(Dataset entries)
═══

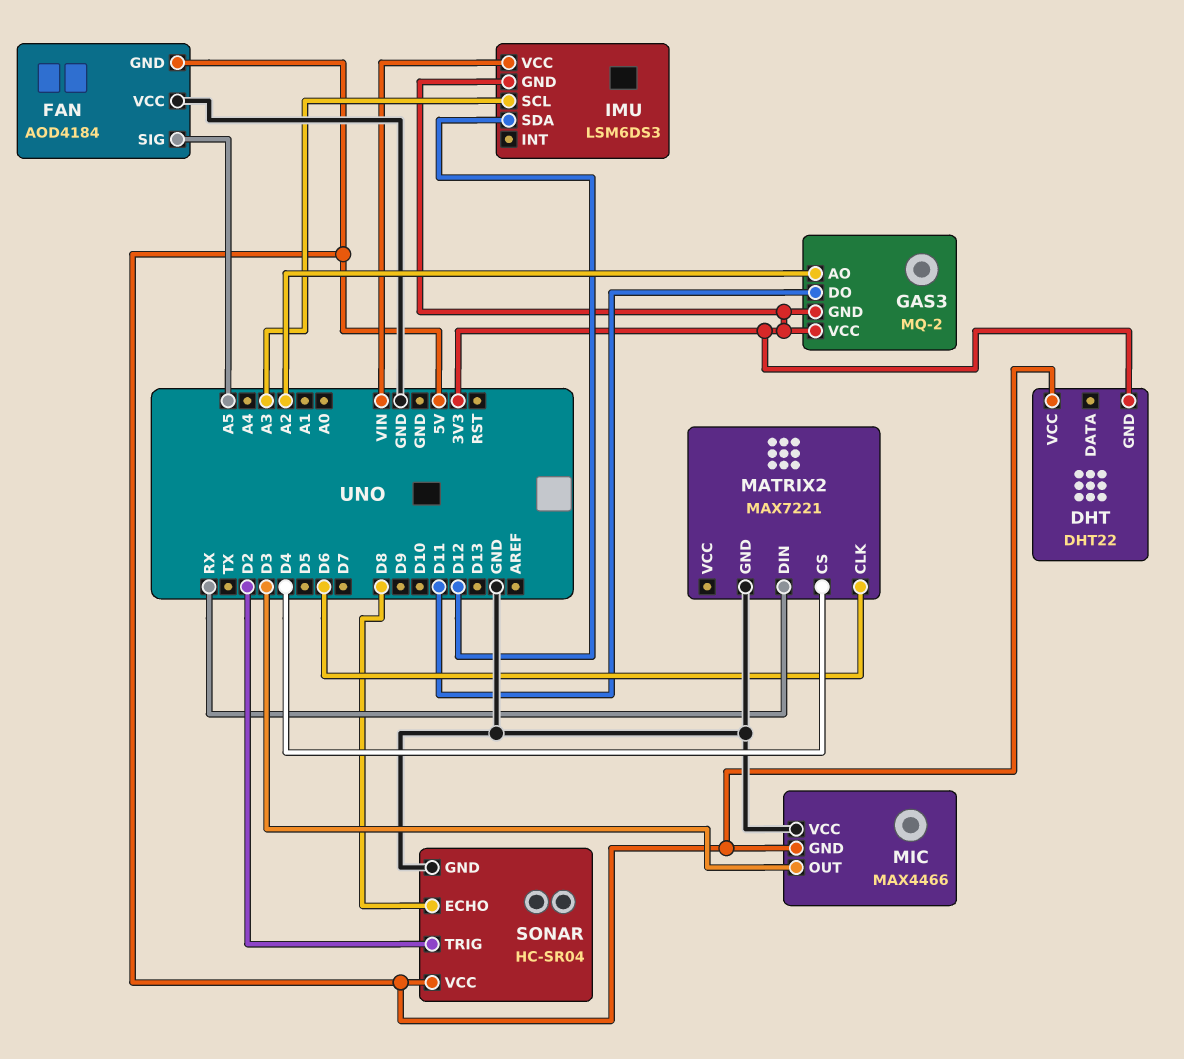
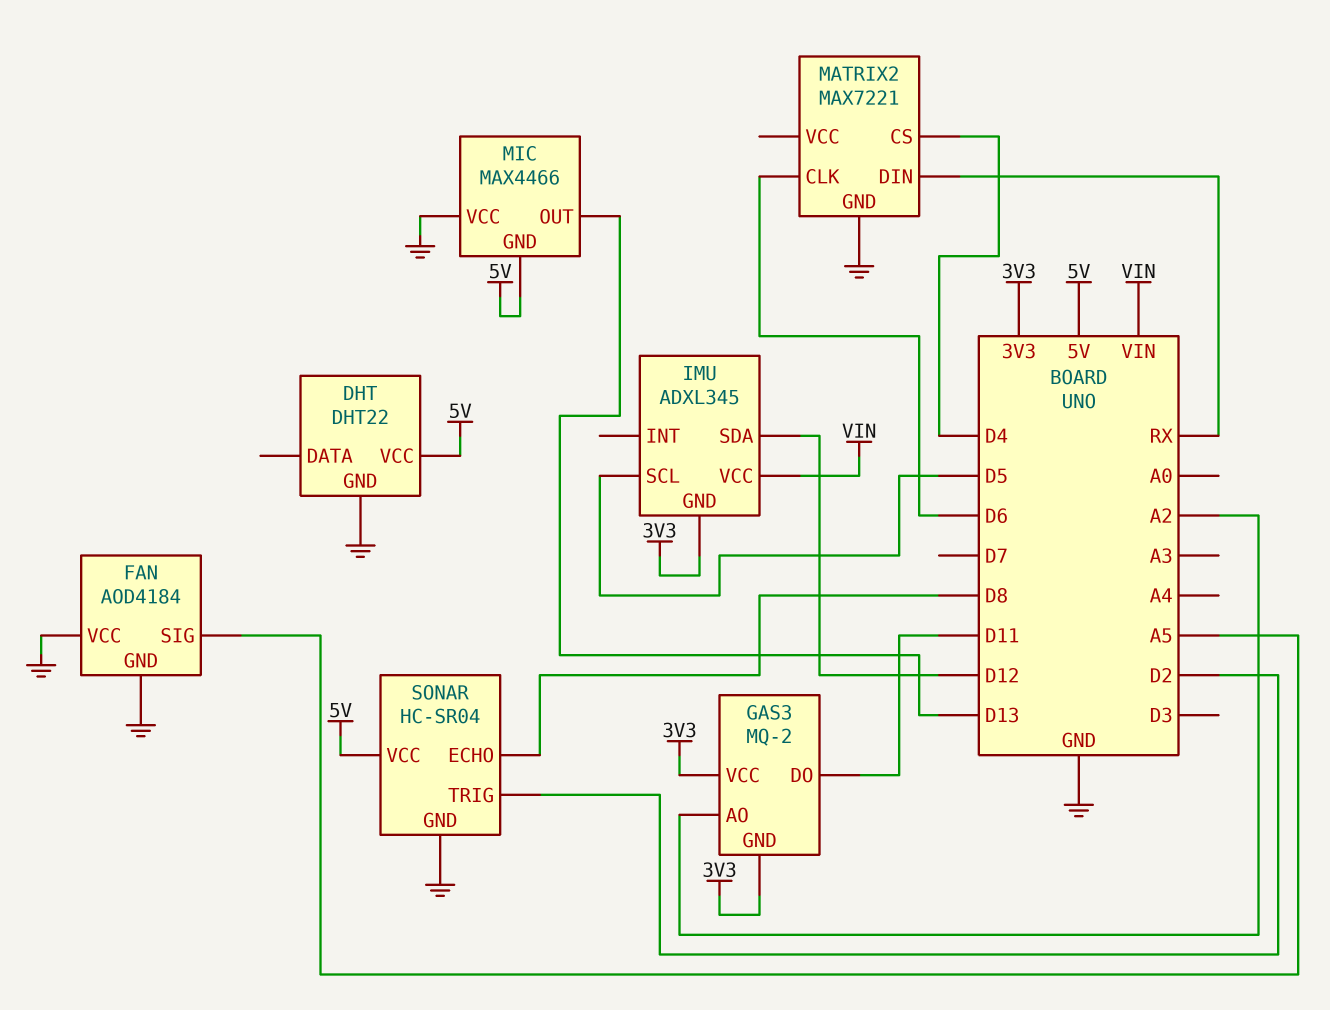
DHT pin GND: 3V3 -> GND
FAN pin GND: 5V -> GND
IMU: LSM6DS3 -> ADXL345
IMU pin SCL: A3 -> D5
MIC pin OUT: D3 -> D13

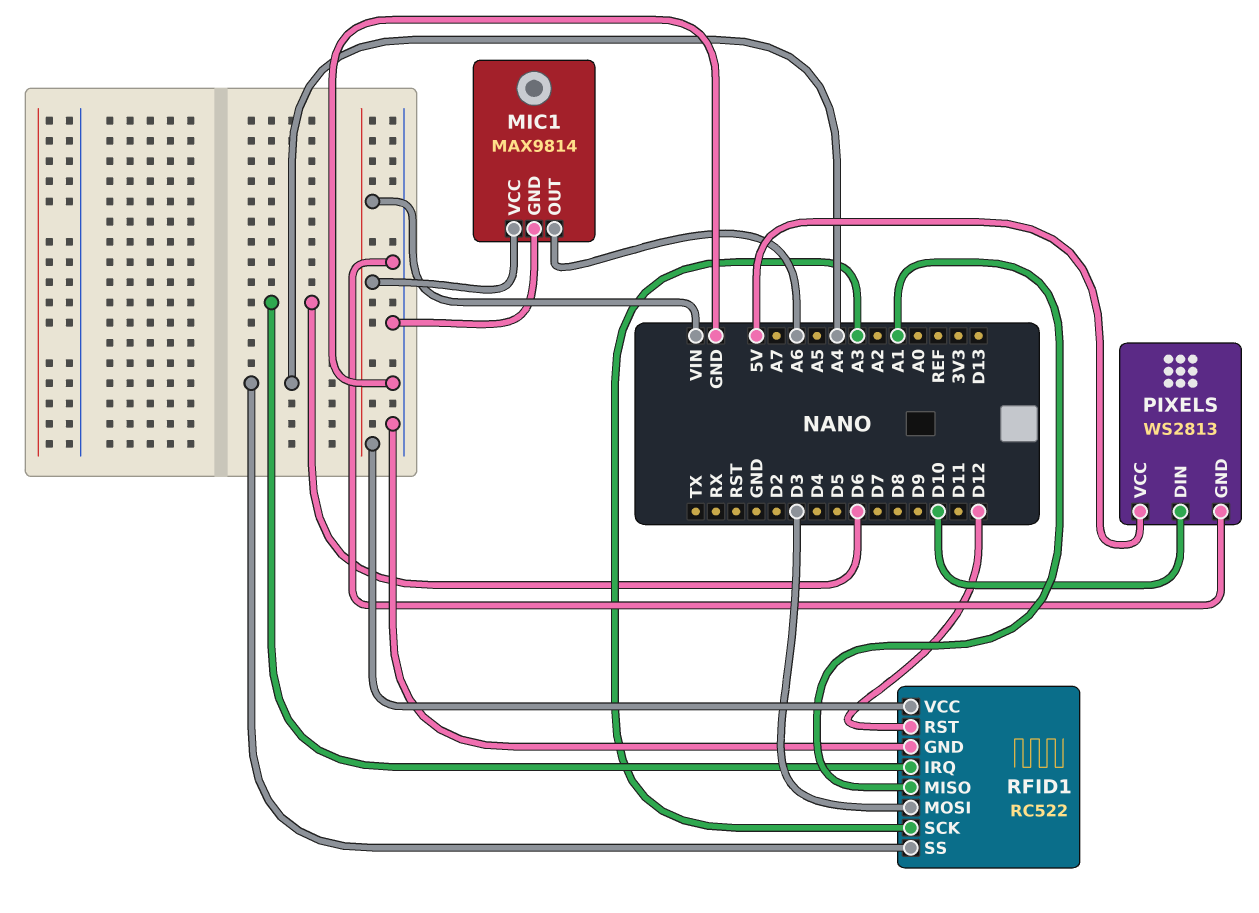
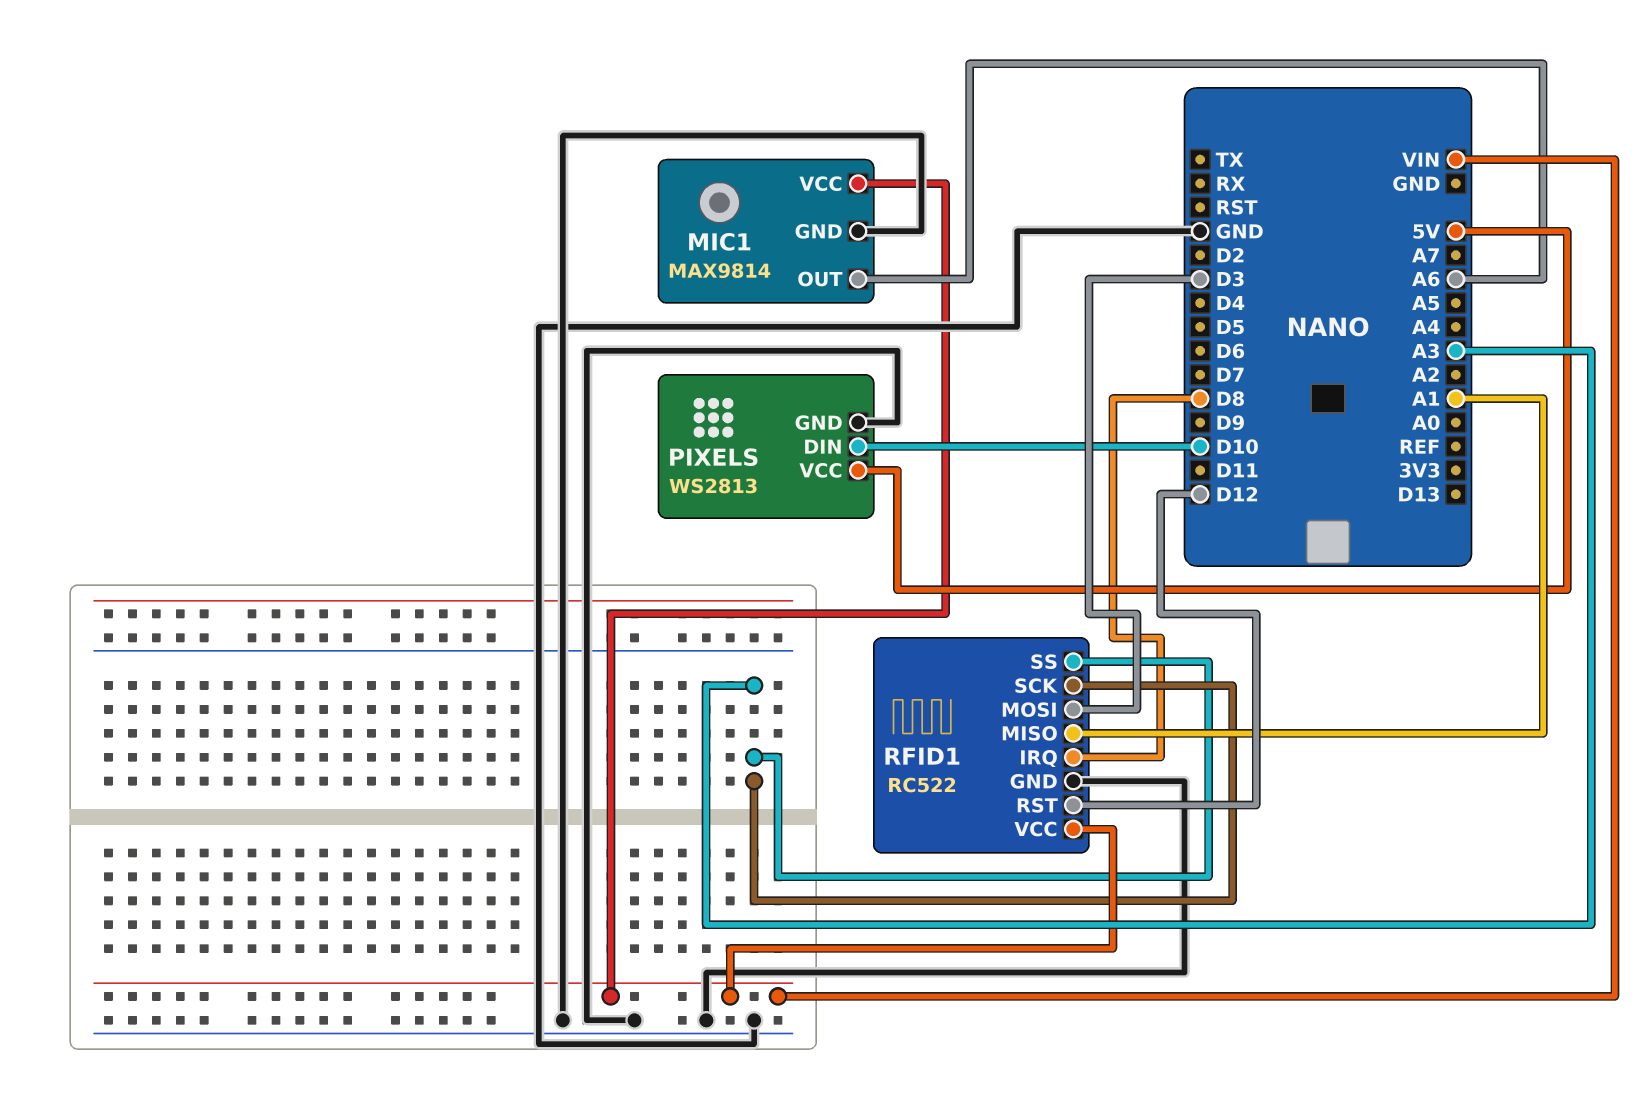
RFID1 pin IRQ: D6 -> D8
RFID1 pin SS: A4 -> A3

═══

WHAT TO DO
The finished copy should match the data above word for word and contain no pictures.

EXPECTED OUTPUT
DHT pin GND: 3V3 -> GND
FAN pin GND: 5V -> GND
IMU: LSM6DS3 -> ADXL345
IMU pin SCL: A3 -> D5
MIC pin OUT: D3 -> D13

RFID1 pin IRQ: D6 -> D8
RFID1 pin SS: A4 -> A3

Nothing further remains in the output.